• **Aim of the task**
Nothing but the pictures should be dropped; repeat the rest of the data below exactly.

(Input records Opens)

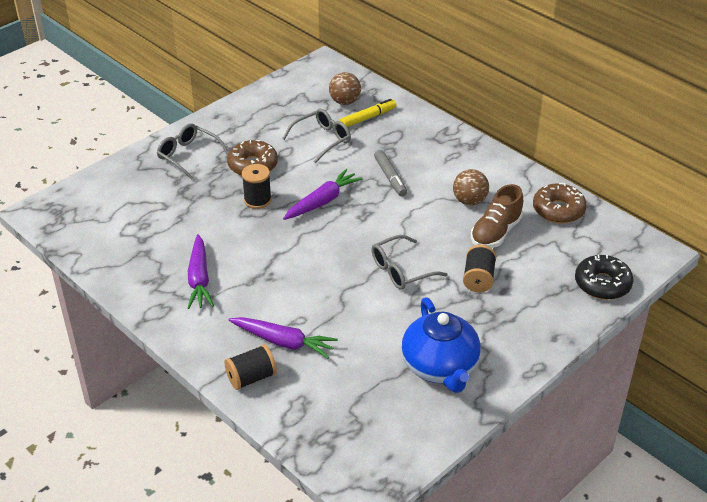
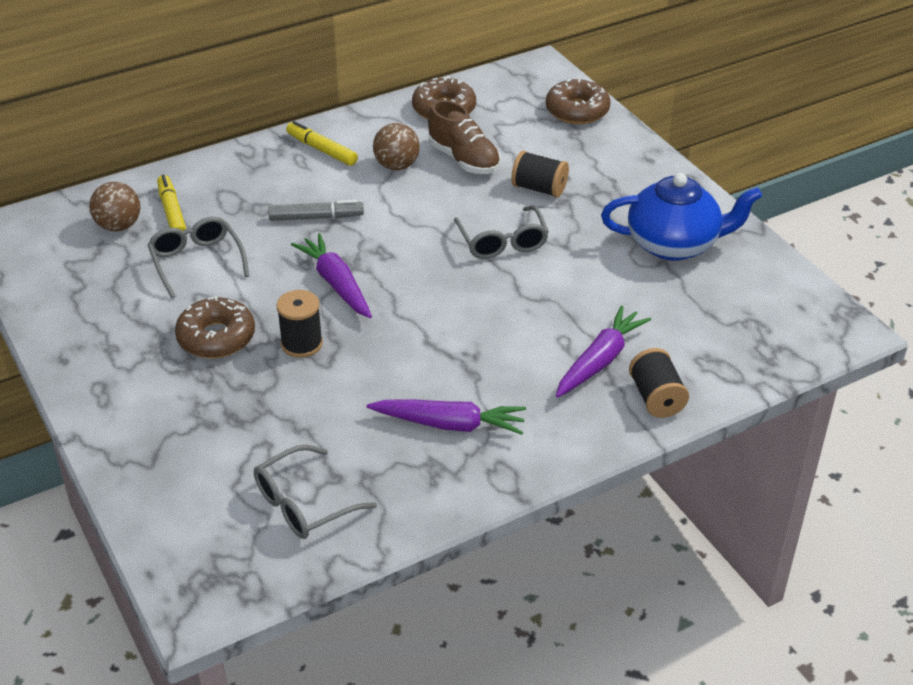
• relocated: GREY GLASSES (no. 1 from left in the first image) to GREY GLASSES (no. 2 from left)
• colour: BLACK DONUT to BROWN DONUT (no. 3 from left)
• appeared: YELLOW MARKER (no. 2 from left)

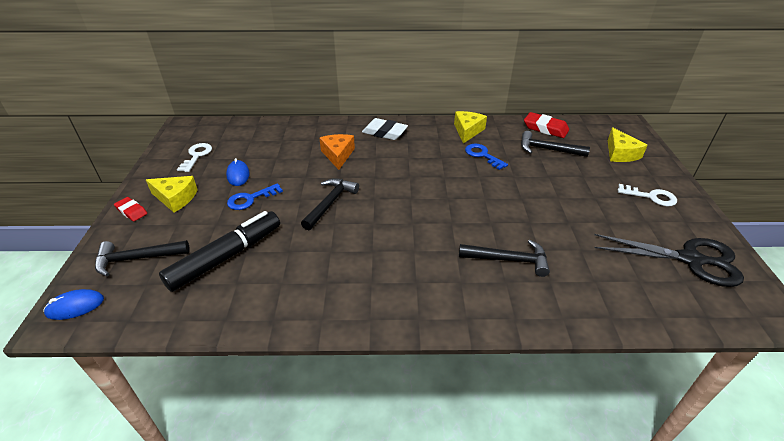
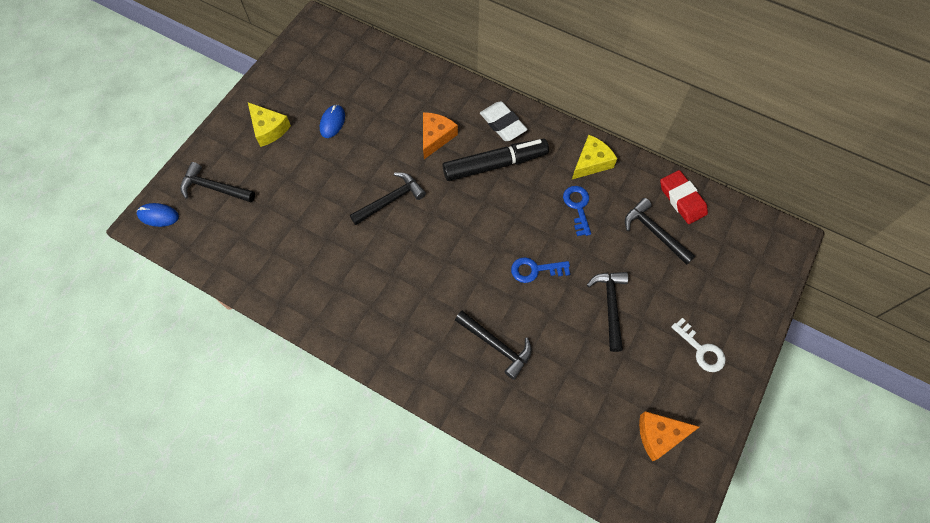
• missing: YELLOW CHEESE (no. 3 from left)
• missing: WHITE KEY (no. 1 from left)
• relocated: BLUE KEY (no. 1 from left)
• missing: RED ERASER (no. 1 from left)
• relocated: BLACK MARKER
• exchanged: BLACK SCISSORS to ORANGE CHEESE (no. 2 from left)
• appeared: BLACK HAMMER (no. 4 from left)

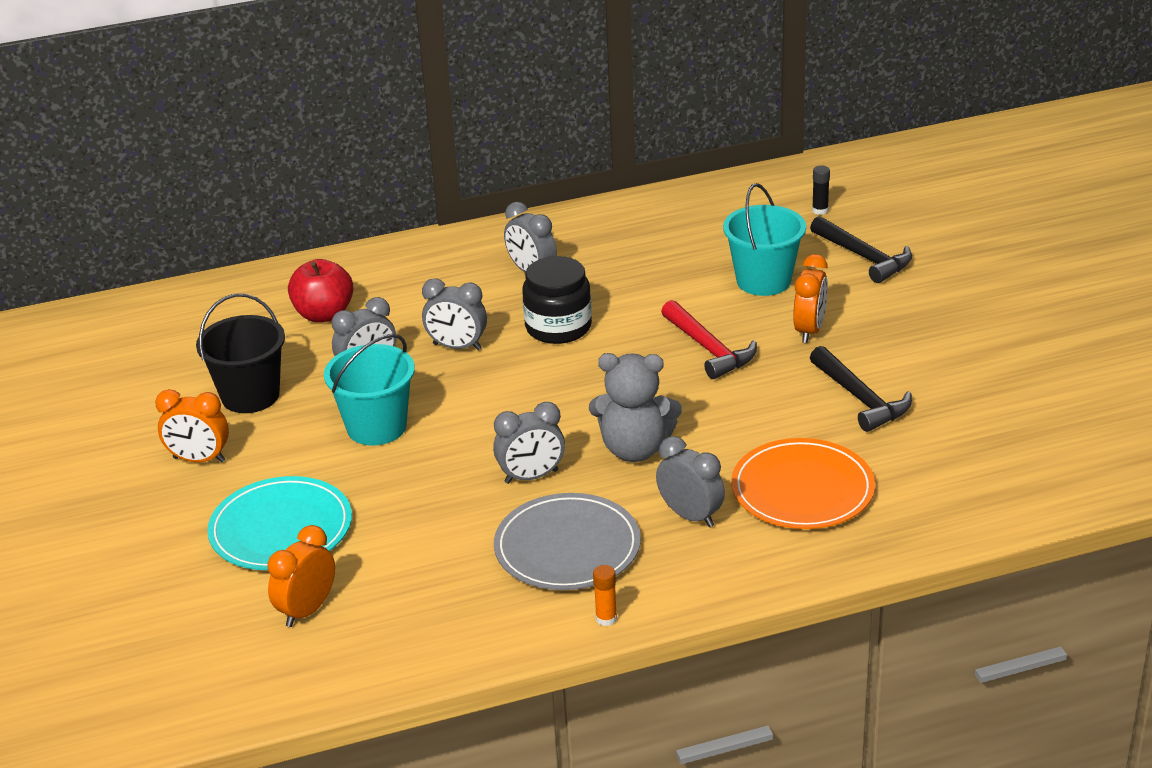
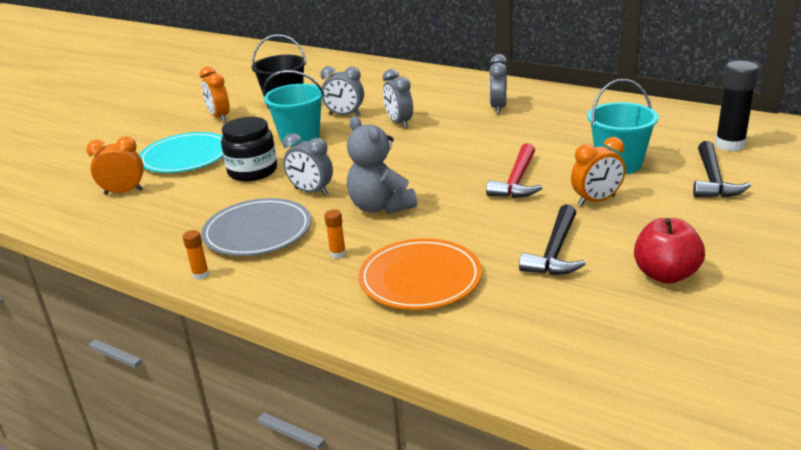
• size: BLACK GLUE STICK x2.09
• relocated: BLACK JAR
• relocated: RED APPLE
• exchanged: GREY CLOCK (no. 5 from left) to ORANGE GLUE STICK (no. 2 from left)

(Input records Closes)

• **Output of the task**
• relocated: GREY GLASSES (no. 1 from left in the first image) to GREY GLASSES (no. 2 from left)
• colour: BLACK DONUT to BROWN DONUT (no. 3 from left)
• appeared: YELLOW MARKER (no. 2 from left)

• missing: YELLOW CHEESE (no. 3 from left)
• missing: WHITE KEY (no. 1 from left)
• relocated: BLUE KEY (no. 1 from left)
• missing: RED ERASER (no. 1 from left)
• relocated: BLACK MARKER
• exchanged: BLACK SCISSORS to ORANGE CHEESE (no. 2 from left)
• appeared: BLACK HAMMER (no. 4 from left)

• size: BLACK GLUE STICK x2.09
• relocated: BLACK JAR
• relocated: RED APPLE
• exchanged: GREY CLOCK (no. 5 from left) to ORANGE GLUE STICK (no. 2 from left)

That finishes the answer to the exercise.